Task objective: From the line that has "brown trophy [272,171,351,261]" down to the final line of the listing below, transcribe every line exactly, and only those.

Provided material:
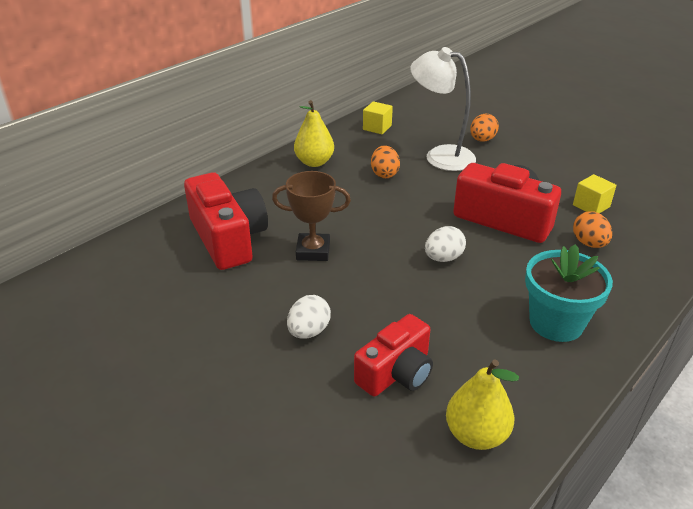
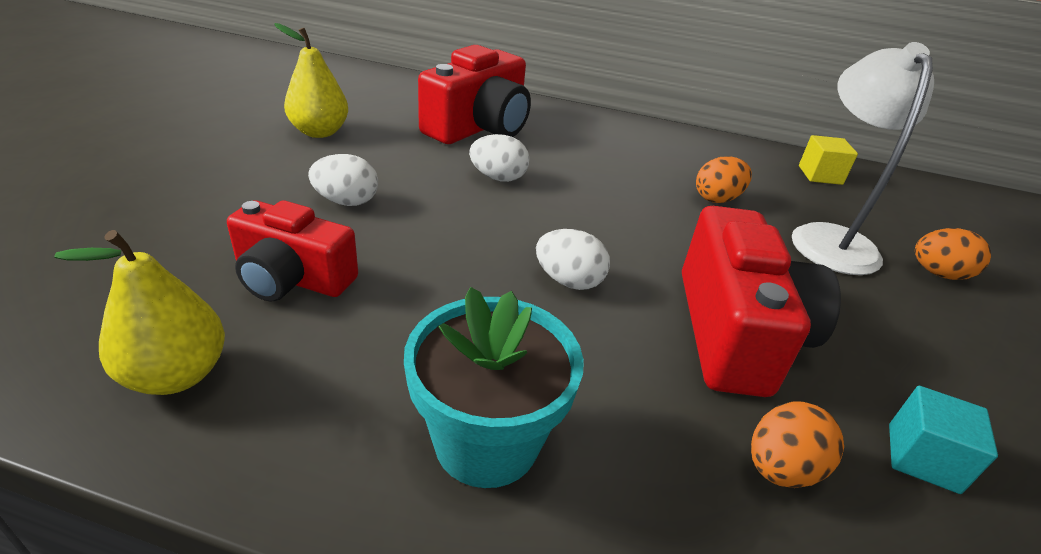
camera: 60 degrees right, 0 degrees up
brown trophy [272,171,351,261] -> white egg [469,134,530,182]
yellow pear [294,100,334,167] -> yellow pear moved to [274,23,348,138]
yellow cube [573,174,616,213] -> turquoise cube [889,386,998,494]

Solution:
brown trophy [272,171,351,261] -> white egg [469,134,530,182]
yellow pear [294,100,334,167] -> yellow pear moved to [274,23,348,138]
yellow cube [573,174,616,213] -> turquoise cube [889,386,998,494]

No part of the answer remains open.